Task: Set down each record that follows exactly. Drop the images.

Dataset:
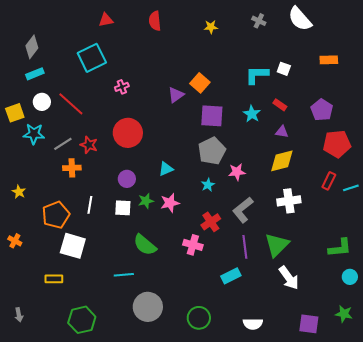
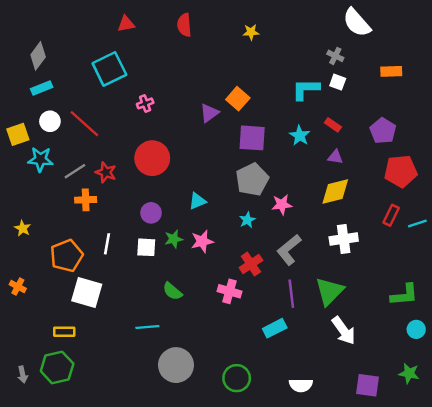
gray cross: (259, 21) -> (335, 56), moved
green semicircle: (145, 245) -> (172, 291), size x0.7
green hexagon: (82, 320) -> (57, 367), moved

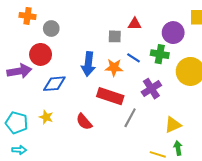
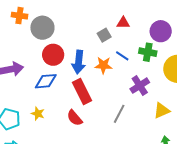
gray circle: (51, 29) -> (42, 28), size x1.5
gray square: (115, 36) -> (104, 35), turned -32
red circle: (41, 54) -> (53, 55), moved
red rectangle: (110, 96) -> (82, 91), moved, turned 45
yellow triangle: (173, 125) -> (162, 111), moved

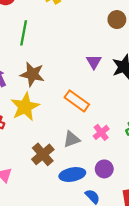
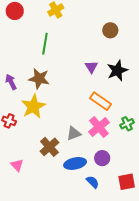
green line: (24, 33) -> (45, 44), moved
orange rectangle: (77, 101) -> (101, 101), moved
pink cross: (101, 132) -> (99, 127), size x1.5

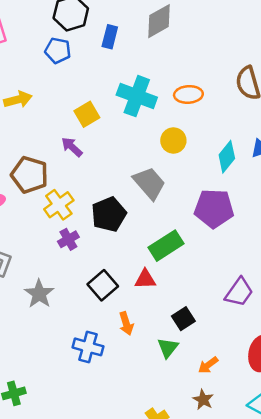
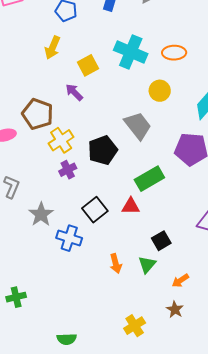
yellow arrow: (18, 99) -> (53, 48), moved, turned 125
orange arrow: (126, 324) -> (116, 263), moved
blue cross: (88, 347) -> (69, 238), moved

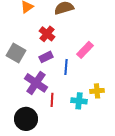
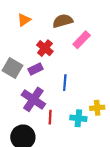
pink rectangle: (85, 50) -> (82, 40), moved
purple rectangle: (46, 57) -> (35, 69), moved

Your response:
gray cross: (259, 21) -> (335, 56), moved
green semicircle: (145, 245) -> (172, 291), size x0.7
green hexagon: (82, 320) -> (57, 367), moved

gray circle: (51, 29) -> (42, 28), size x1.5
gray square: (115, 36) -> (104, 35), turned -32
red circle: (41, 54) -> (53, 55), moved
red rectangle: (110, 96) -> (82, 91), moved, turned 45
yellow triangle: (173, 125) -> (162, 111), moved

green line: (24, 33) -> (45, 44), moved
orange rectangle: (77, 101) -> (101, 101), moved
pink cross: (101, 132) -> (99, 127), size x1.5

yellow arrow: (18, 99) -> (53, 48), moved, turned 125
orange arrow: (126, 324) -> (116, 263), moved
blue cross: (88, 347) -> (69, 238), moved

pink rectangle: (85, 50) -> (82, 40), moved
purple rectangle: (46, 57) -> (35, 69), moved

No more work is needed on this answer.